● **Source material**:
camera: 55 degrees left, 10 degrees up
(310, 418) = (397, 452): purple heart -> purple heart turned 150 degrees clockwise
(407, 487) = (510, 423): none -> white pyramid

...

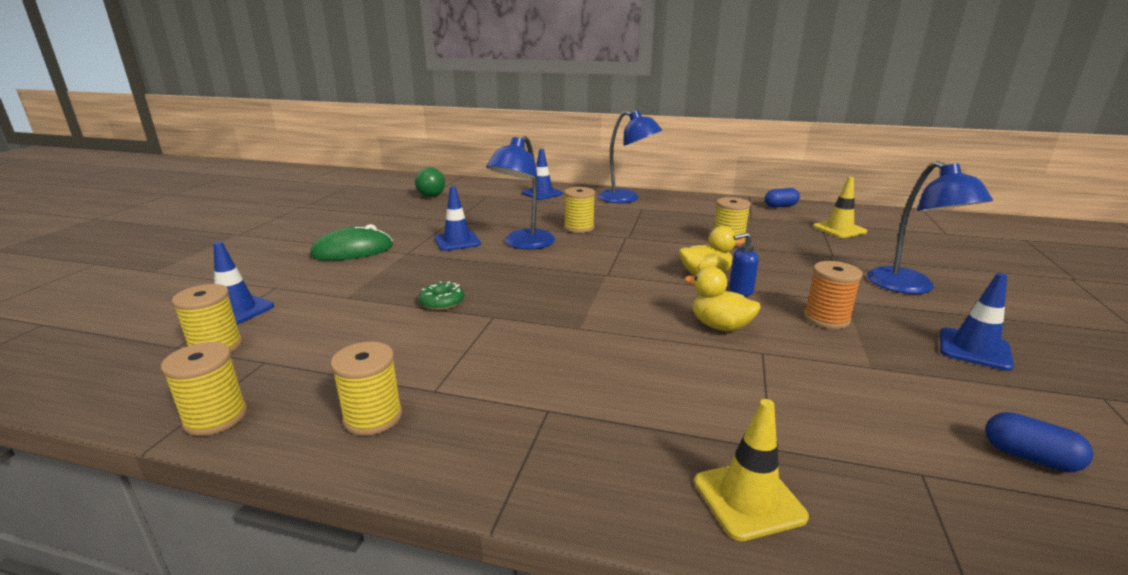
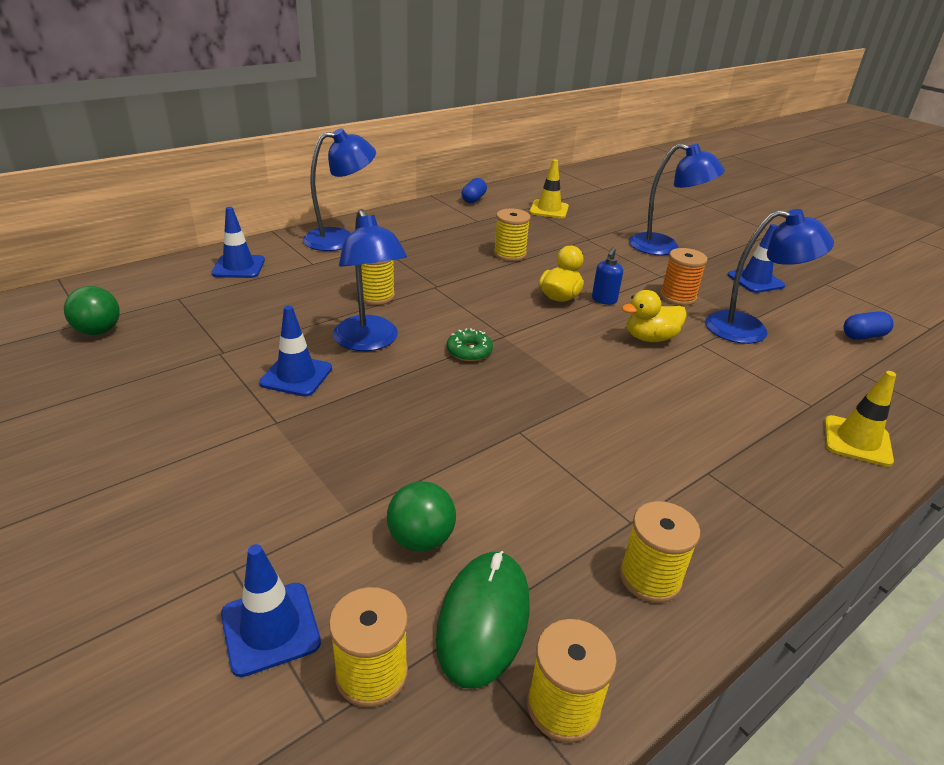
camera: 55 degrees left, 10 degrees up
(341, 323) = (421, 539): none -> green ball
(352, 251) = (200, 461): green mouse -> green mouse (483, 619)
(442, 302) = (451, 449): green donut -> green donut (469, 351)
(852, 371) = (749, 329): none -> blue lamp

* * *

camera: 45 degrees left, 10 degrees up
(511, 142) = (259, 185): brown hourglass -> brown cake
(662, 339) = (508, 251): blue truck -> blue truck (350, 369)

● **What is required**: Return every line above in which the string "degrees" occurs.

● **Response below**:
camera: 55 degrees left, 10 degrees up
(310, 418) = (397, 452): purple heart -> purple heart turned 150 degrees clockwise
camera: 55 degrees left, 10 degrees up
camera: 45 degrees left, 10 degrees up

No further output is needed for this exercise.